WHAT IS NEEDED -> Repeat the records below exactly from the line containing "cyan cone B2 level 1 -> none" to the line containing "none -> purple brick J7 level 1", taking in both of those lines. Drop the pictures.

DATASET ENTRIES ->
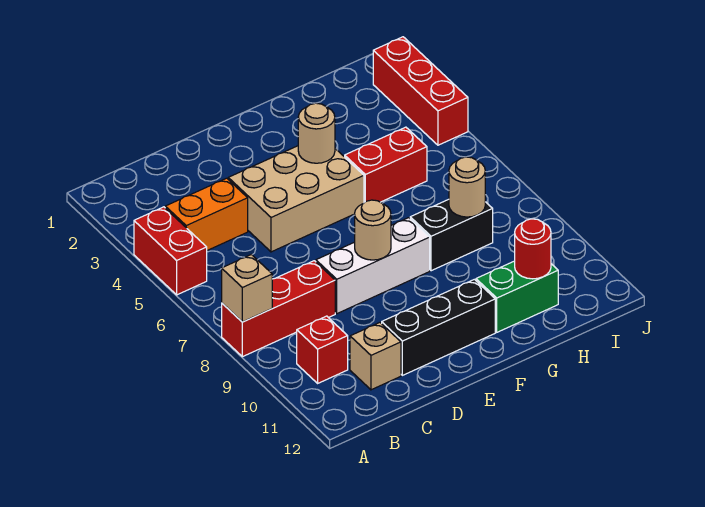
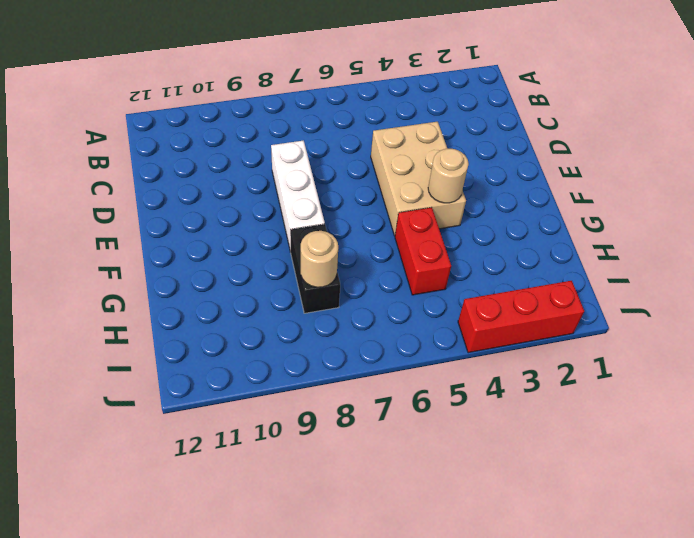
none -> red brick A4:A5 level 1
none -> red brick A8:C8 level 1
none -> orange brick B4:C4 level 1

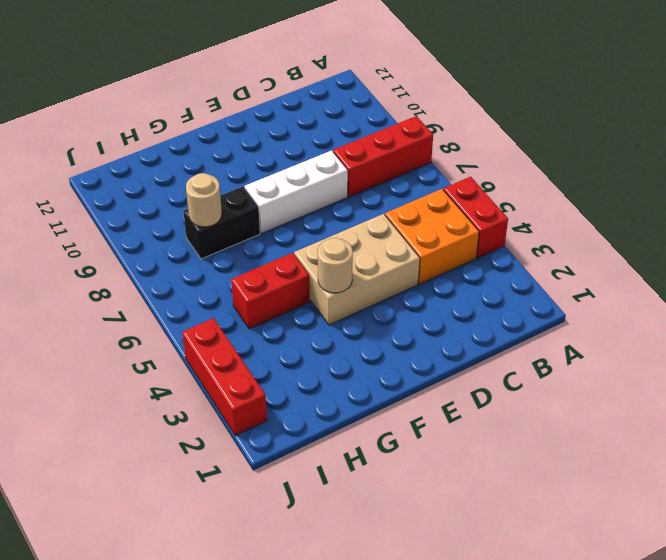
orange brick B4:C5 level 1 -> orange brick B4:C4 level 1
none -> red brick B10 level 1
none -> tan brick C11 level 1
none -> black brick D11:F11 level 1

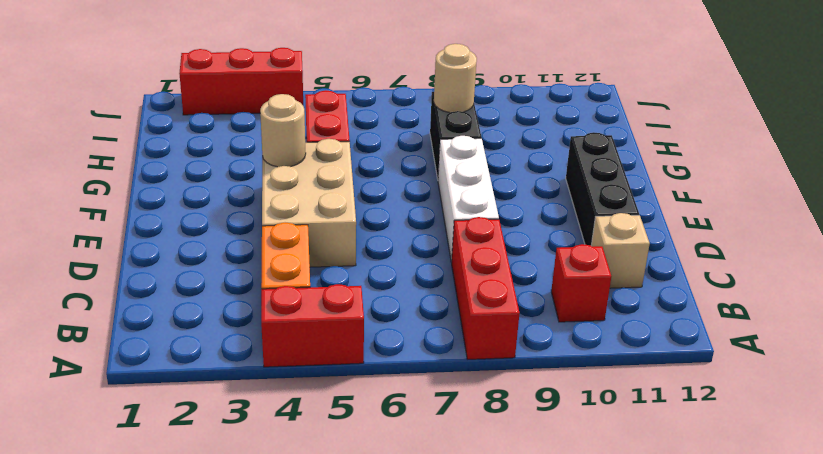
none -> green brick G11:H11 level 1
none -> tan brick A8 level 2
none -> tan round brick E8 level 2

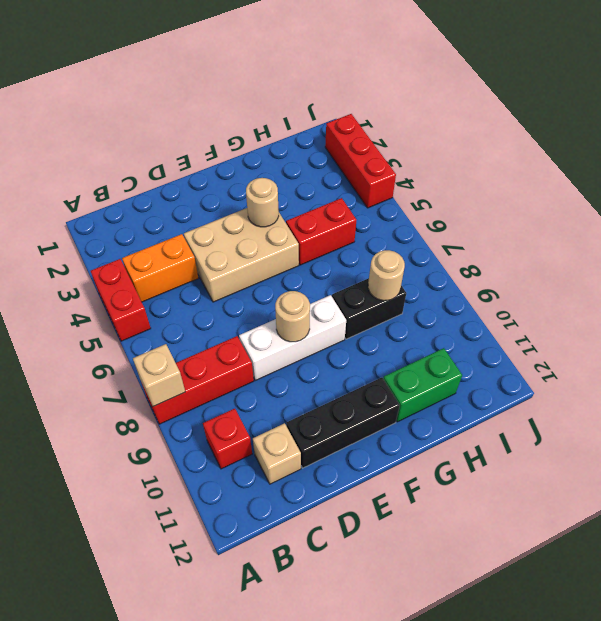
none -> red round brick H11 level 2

--

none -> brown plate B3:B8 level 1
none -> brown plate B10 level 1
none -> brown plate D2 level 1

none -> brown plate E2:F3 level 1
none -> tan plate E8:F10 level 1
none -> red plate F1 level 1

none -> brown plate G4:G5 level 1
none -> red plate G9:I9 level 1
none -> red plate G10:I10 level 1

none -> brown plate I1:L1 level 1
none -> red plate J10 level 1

* * *

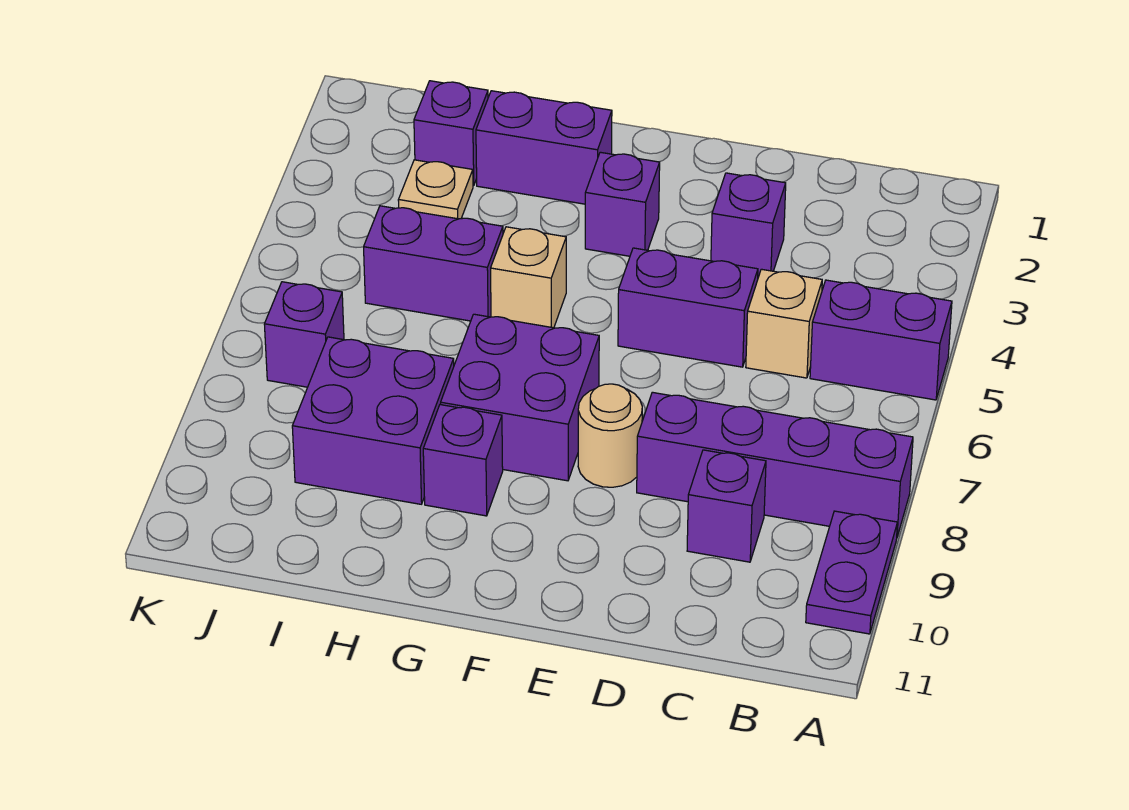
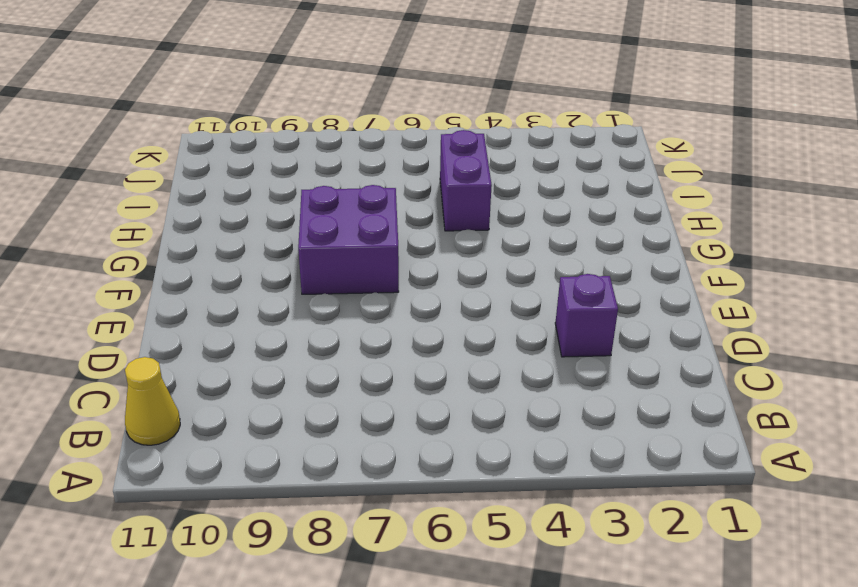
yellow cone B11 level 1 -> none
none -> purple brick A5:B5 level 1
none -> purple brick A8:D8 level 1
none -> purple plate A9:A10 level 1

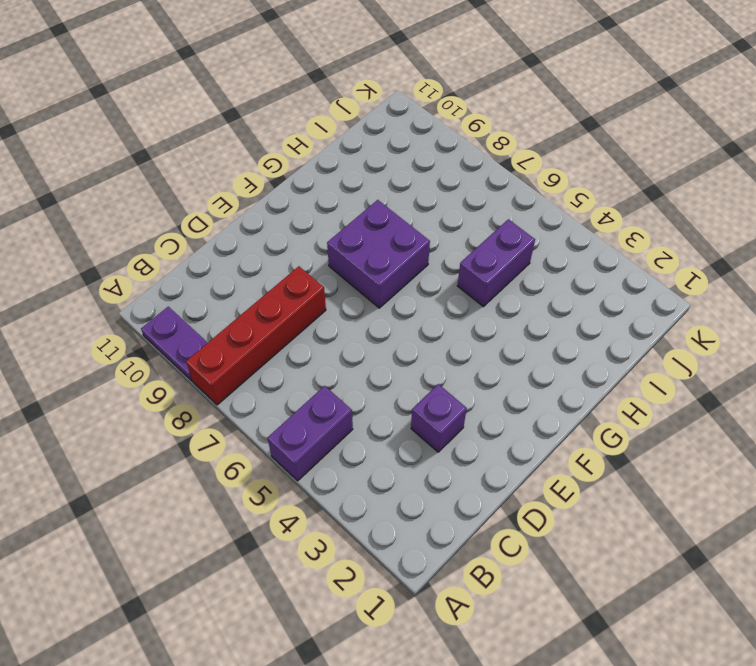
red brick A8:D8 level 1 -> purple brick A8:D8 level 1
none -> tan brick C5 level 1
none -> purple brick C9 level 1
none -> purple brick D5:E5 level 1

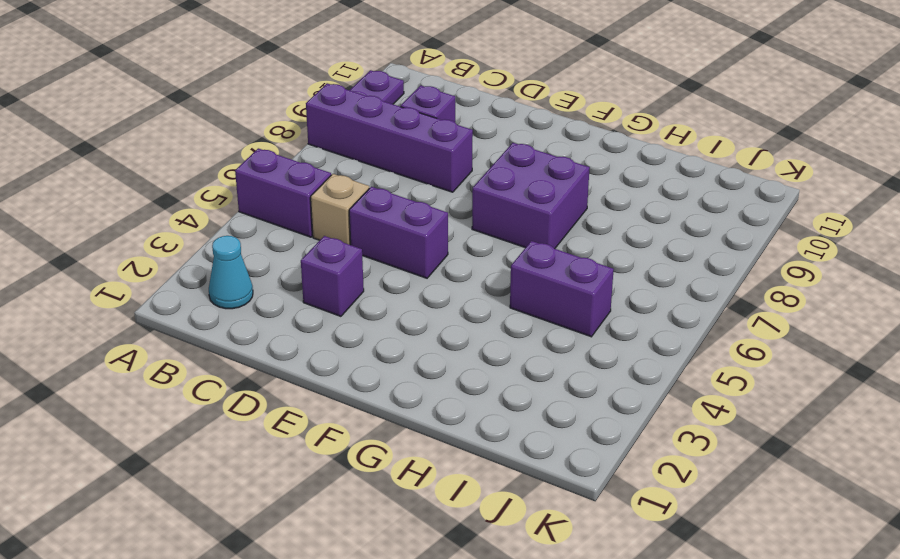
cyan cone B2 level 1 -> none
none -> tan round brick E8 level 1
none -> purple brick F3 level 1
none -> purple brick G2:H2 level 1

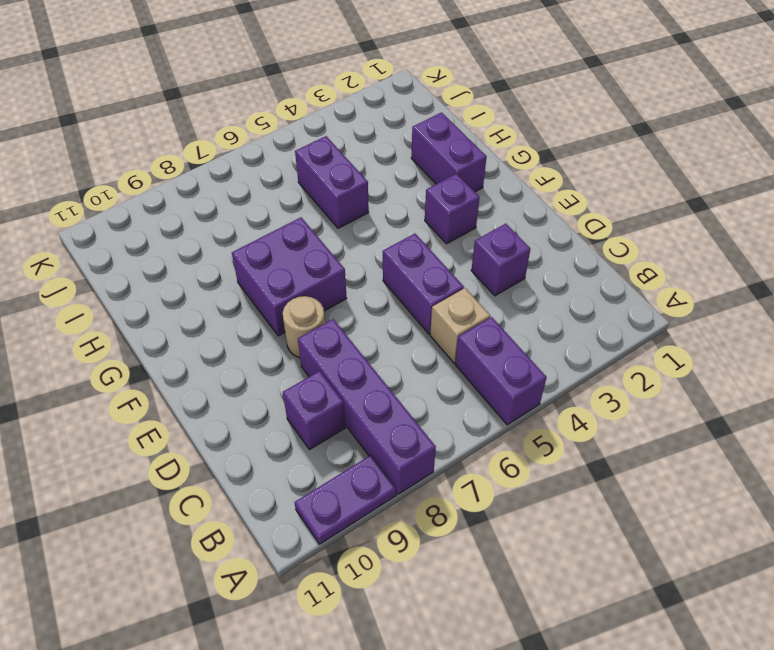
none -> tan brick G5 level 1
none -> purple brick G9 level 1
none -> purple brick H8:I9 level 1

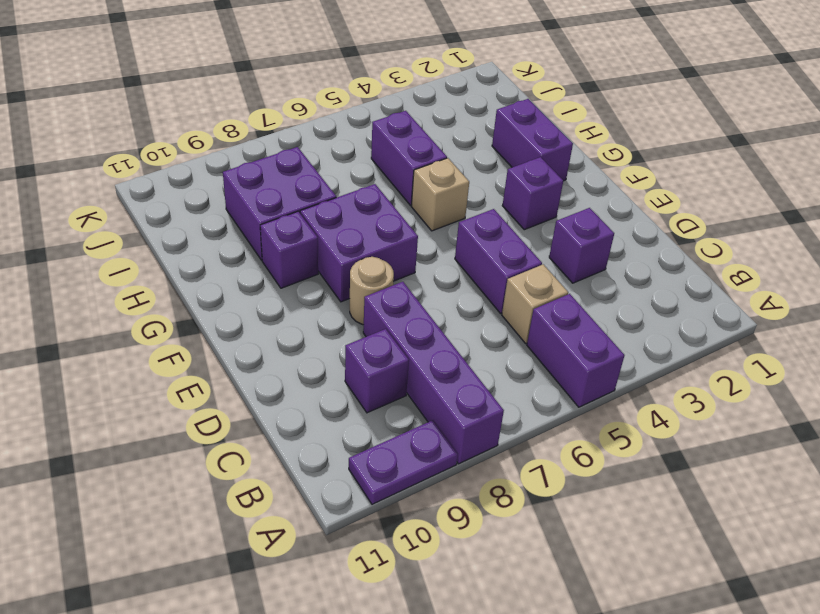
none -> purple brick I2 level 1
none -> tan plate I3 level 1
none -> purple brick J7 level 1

SOLUTION FOR THIS EXERCISE ->
cyan cone B2 level 1 -> none
none -> tan round brick E8 level 1
none -> purple brick F3 level 1
none -> purple brick G2:H2 level 1

none -> tan brick G5 level 1
none -> purple brick G9 level 1
none -> purple brick H8:I9 level 1

none -> purple brick I2 level 1
none -> tan plate I3 level 1
none -> purple brick J7 level 1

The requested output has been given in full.